→ **Activity**
The line containing "black circle: (149, 161) -> (129, 116), moved" marks the end: copy exactly every line from the start of the records below up to and including it, leaving out pictures.

|---|

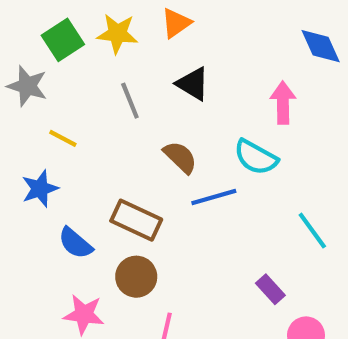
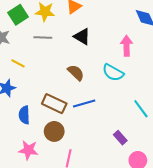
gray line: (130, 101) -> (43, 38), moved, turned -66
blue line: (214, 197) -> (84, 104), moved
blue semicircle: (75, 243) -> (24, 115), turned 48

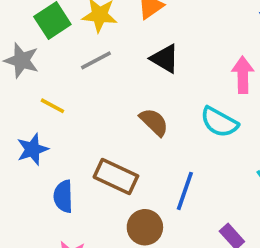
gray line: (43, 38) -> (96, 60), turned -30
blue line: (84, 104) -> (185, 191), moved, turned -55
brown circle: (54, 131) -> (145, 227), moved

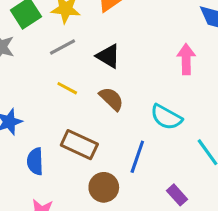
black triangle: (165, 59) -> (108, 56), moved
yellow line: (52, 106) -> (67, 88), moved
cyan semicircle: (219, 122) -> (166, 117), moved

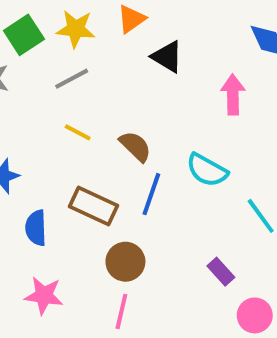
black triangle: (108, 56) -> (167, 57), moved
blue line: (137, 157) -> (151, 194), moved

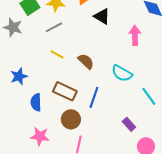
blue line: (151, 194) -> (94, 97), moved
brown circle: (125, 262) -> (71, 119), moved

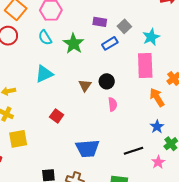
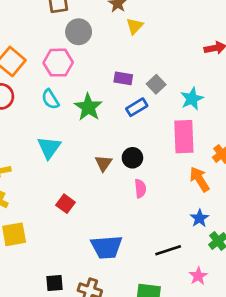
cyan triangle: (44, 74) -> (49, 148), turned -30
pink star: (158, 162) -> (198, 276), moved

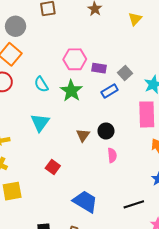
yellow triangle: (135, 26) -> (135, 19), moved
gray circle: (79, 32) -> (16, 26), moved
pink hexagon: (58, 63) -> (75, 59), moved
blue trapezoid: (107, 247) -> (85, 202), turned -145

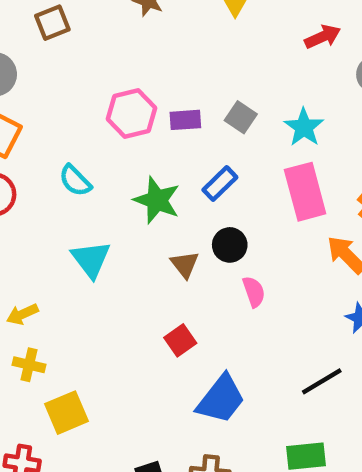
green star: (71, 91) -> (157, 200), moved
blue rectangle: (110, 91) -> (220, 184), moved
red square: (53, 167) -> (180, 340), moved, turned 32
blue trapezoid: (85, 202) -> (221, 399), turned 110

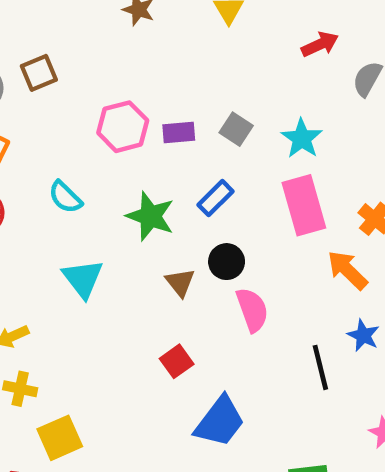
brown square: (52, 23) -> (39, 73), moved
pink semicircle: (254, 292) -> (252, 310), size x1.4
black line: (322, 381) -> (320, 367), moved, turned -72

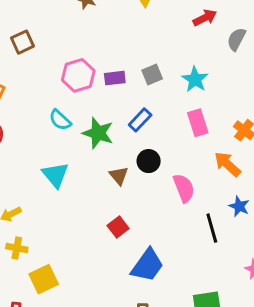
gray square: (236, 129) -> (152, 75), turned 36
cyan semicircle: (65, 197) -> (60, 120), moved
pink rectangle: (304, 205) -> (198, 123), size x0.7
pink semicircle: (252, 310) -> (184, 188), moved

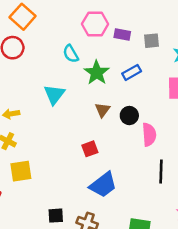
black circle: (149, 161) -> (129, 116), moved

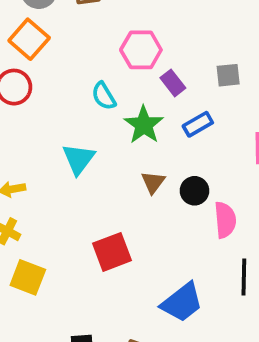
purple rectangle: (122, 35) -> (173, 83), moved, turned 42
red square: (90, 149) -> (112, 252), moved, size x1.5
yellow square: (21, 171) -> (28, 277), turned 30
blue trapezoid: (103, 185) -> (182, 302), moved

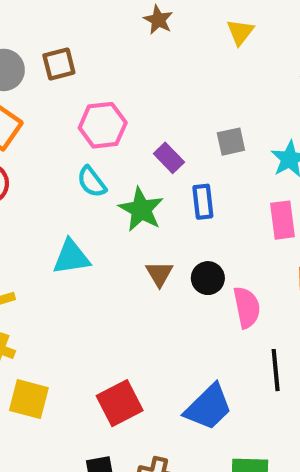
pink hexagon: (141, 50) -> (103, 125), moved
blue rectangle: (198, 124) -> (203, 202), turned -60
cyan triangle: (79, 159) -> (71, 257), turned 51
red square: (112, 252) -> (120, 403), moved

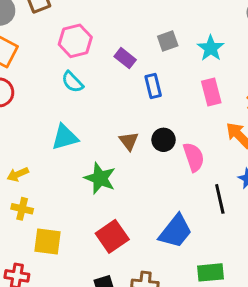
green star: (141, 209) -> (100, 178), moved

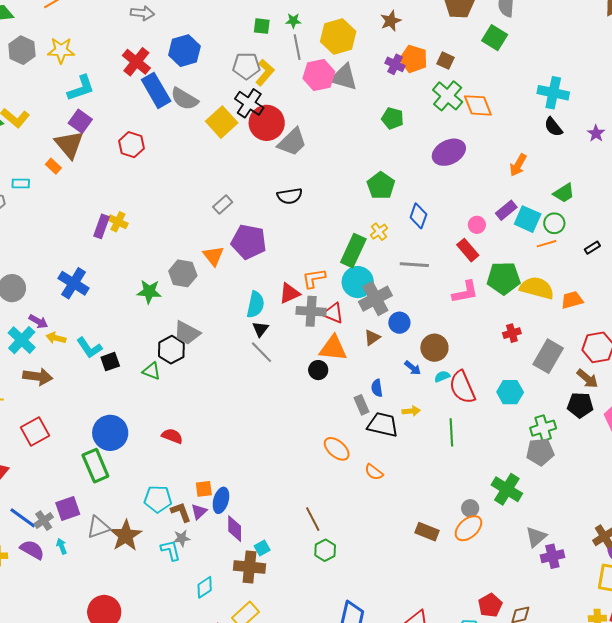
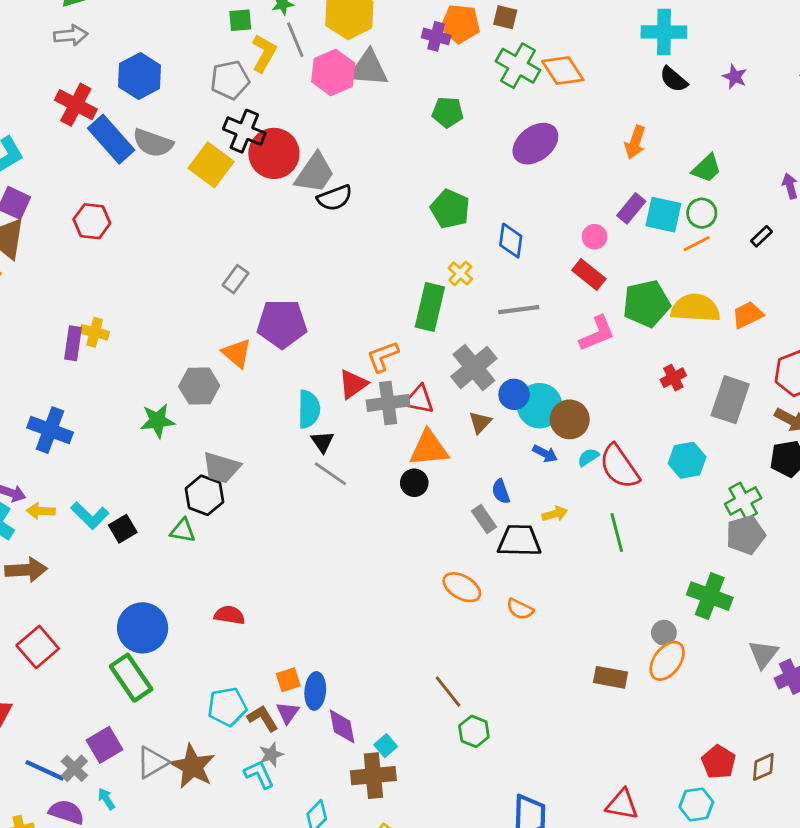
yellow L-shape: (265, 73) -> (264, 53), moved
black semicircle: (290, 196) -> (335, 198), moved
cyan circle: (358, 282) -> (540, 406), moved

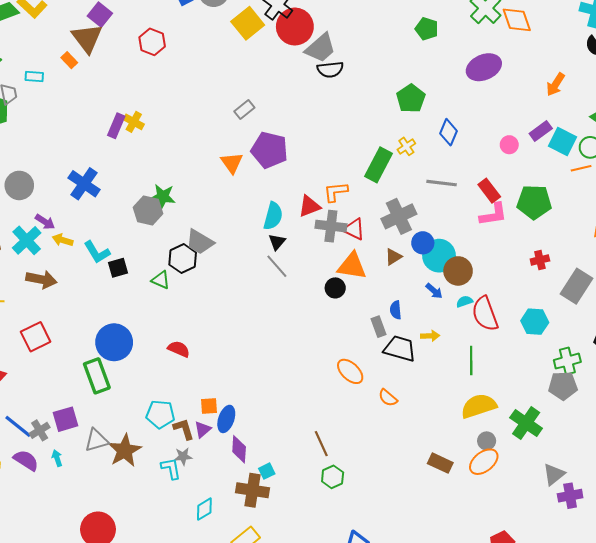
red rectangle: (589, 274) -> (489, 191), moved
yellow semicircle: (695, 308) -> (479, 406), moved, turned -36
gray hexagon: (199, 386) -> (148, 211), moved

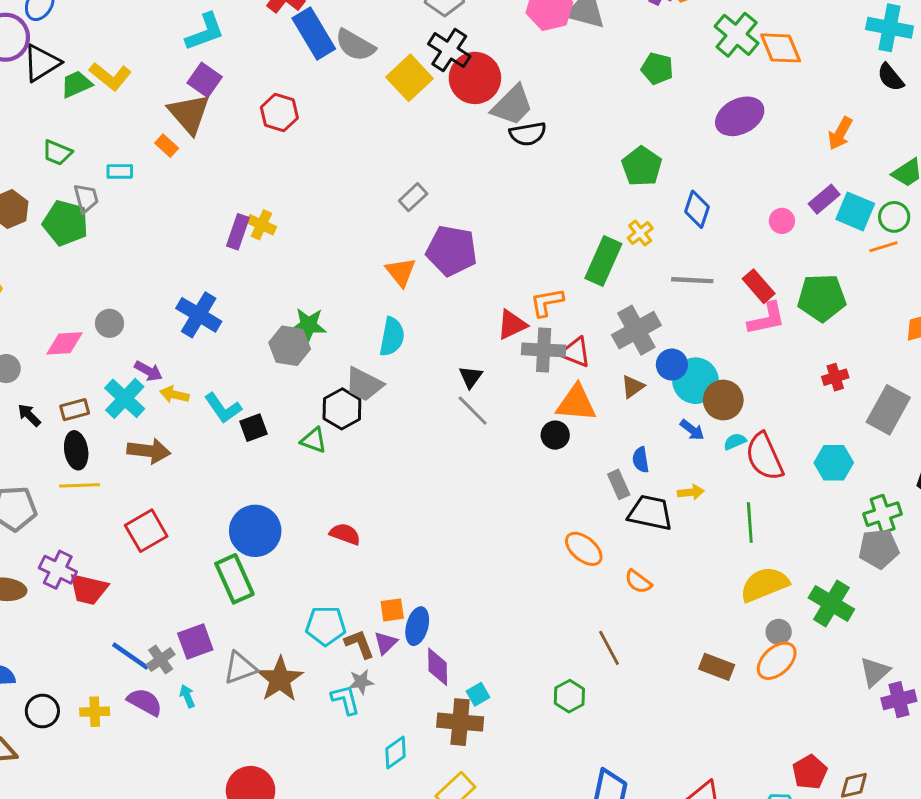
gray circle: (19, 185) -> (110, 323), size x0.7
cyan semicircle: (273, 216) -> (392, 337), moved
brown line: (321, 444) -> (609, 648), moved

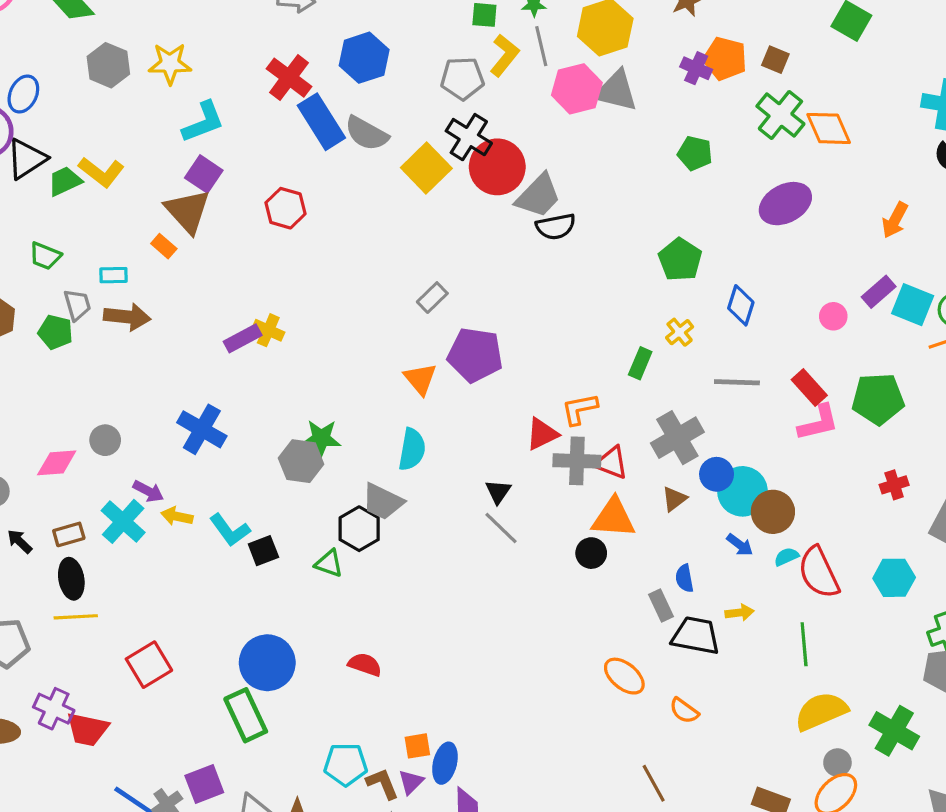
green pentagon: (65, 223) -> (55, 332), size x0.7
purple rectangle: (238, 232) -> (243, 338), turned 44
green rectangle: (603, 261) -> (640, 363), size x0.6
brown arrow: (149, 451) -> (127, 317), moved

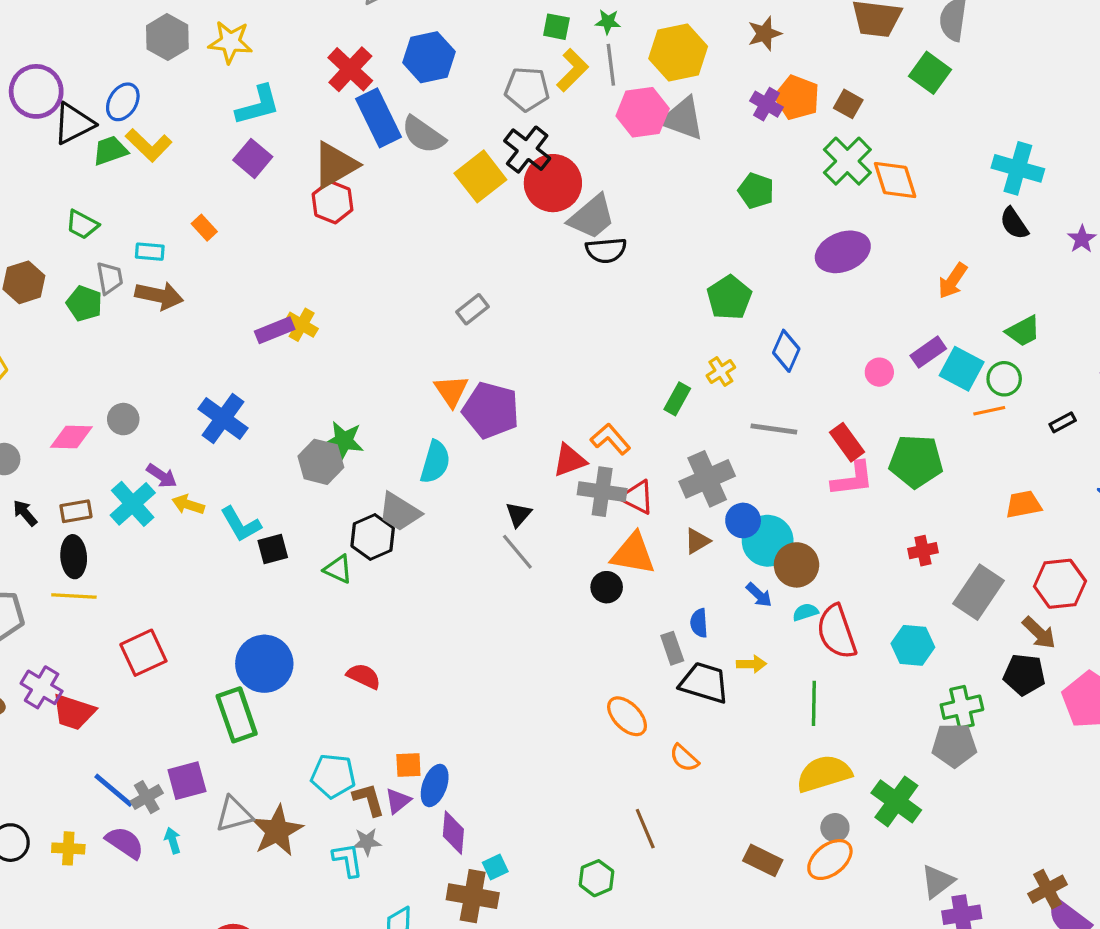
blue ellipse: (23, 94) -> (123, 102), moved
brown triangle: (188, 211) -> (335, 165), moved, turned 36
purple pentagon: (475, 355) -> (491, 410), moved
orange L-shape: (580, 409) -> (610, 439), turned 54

|---|

→ **Response area**
gray line: (130, 101) -> (43, 38), moved, turned -66
blue line: (214, 197) -> (84, 104), moved
blue semicircle: (75, 243) -> (24, 115), turned 48

gray line: (43, 38) -> (96, 60), turned -30
blue line: (84, 104) -> (185, 191), moved, turned -55
brown circle: (54, 131) -> (145, 227), moved

black triangle: (165, 59) -> (108, 56), moved
yellow line: (52, 106) -> (67, 88), moved
cyan semicircle: (219, 122) -> (166, 117), moved

black triangle: (108, 56) -> (167, 57), moved
blue line: (137, 157) -> (151, 194), moved

blue line: (151, 194) -> (94, 97), moved
brown circle: (125, 262) -> (71, 119), moved

cyan triangle: (44, 74) -> (49, 148), turned -30
pink star: (158, 162) -> (198, 276), moved

yellow triangle: (135, 26) -> (135, 19), moved
gray circle: (79, 32) -> (16, 26), moved
pink hexagon: (58, 63) -> (75, 59), moved
blue trapezoid: (107, 247) -> (85, 202), turned -145

green star: (71, 91) -> (157, 200), moved
blue rectangle: (110, 91) -> (220, 184), moved
red square: (53, 167) -> (180, 340), moved, turned 32
blue trapezoid: (85, 202) -> (221, 399), turned 110

brown square: (52, 23) -> (39, 73), moved
pink semicircle: (254, 292) -> (252, 310), size x1.4
black line: (322, 381) -> (320, 367), moved, turned -72

gray square: (236, 129) -> (152, 75), turned 36
cyan semicircle: (65, 197) -> (60, 120), moved
pink rectangle: (304, 205) -> (198, 123), size x0.7
pink semicircle: (252, 310) -> (184, 188), moved

black circle: (149, 161) -> (129, 116), moved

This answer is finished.